PROVIDED RECORDS: Begin

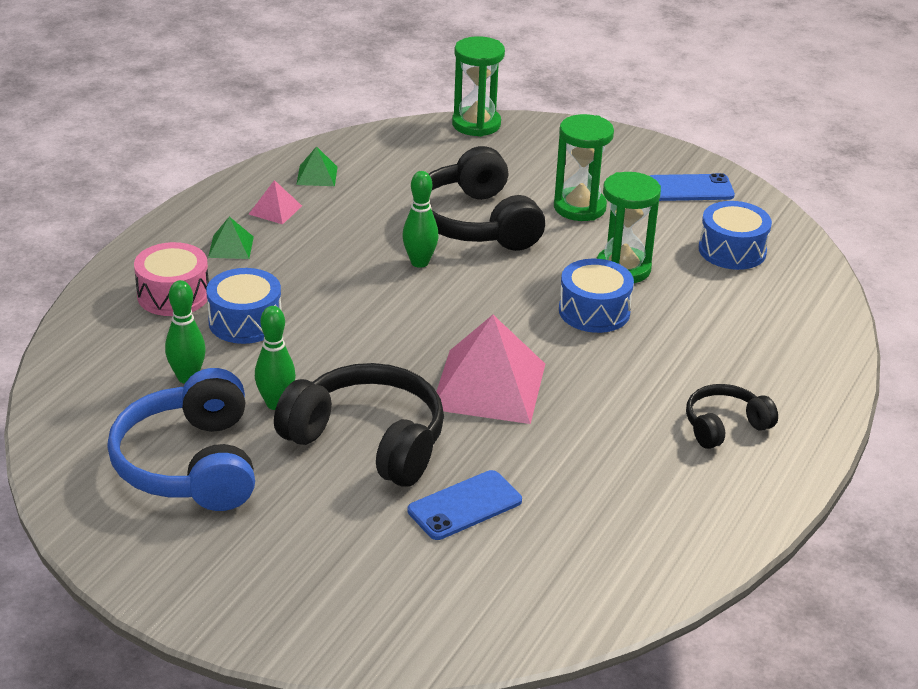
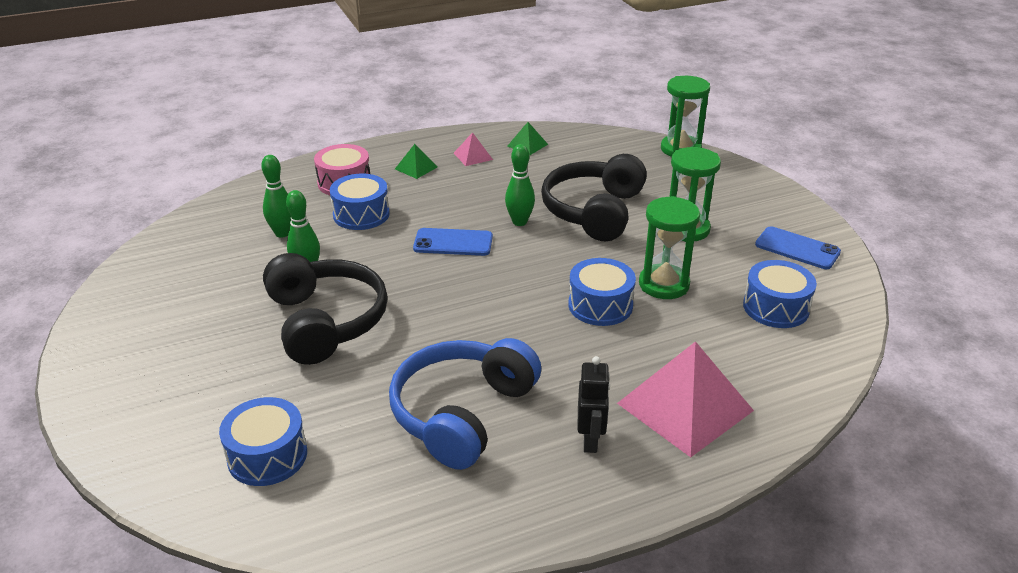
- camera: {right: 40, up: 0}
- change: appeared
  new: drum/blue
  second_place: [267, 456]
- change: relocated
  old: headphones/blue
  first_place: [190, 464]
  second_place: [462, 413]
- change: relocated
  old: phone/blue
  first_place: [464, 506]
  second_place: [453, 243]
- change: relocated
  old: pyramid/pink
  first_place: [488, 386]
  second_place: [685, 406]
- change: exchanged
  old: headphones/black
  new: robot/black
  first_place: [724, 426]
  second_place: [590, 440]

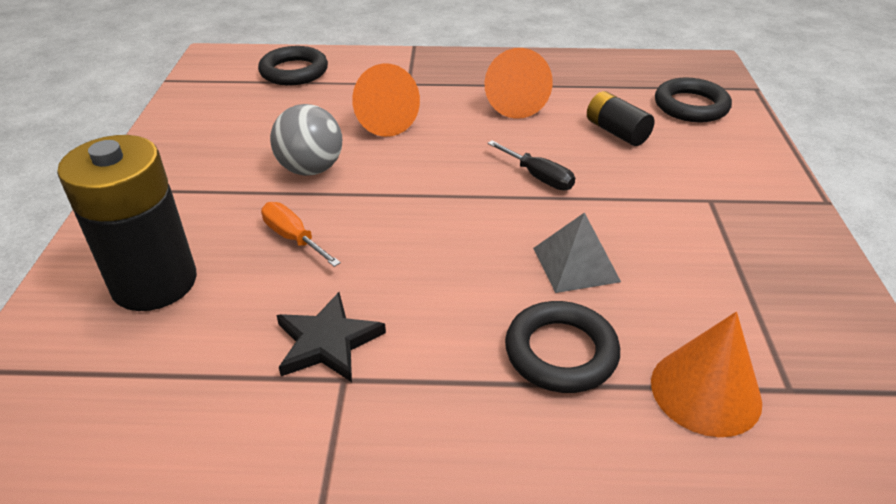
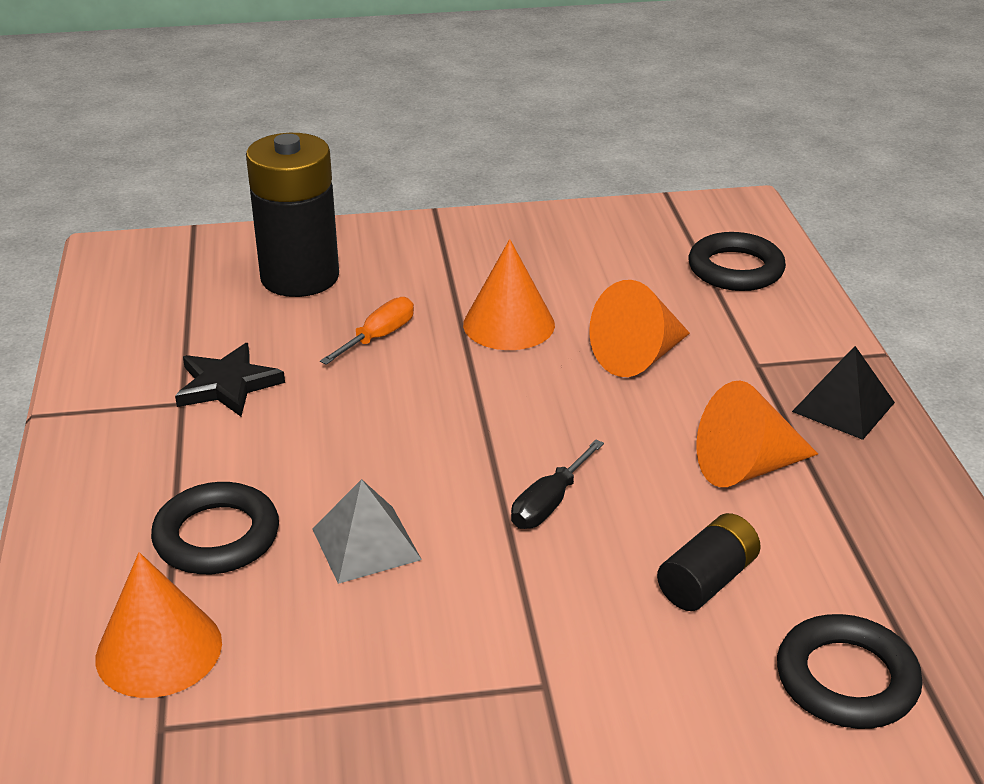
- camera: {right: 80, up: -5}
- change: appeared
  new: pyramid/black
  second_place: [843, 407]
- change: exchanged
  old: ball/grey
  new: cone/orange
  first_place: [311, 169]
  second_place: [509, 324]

PROVIDED RECORDS: End

Without including any images, output the data exactly as given.

- camera: {right: 40, up: 0}
- change: appeared
  new: drum/blue
  second_place: [267, 456]
- change: relocated
  old: headphones/blue
  first_place: [190, 464]
  second_place: [462, 413]
- change: relocated
  old: phone/blue
  first_place: [464, 506]
  second_place: [453, 243]
- change: relocated
  old: pyramid/pink
  first_place: [488, 386]
  second_place: [685, 406]
- change: exchanged
  old: headphones/black
  new: robot/black
  first_place: [724, 426]
  second_place: [590, 440]

- camera: {right: 80, up: -5}
- change: appeared
  new: pyramid/black
  second_place: [843, 407]
- change: exchanged
  old: ball/grey
  new: cone/orange
  first_place: [311, 169]
  second_place: [509, 324]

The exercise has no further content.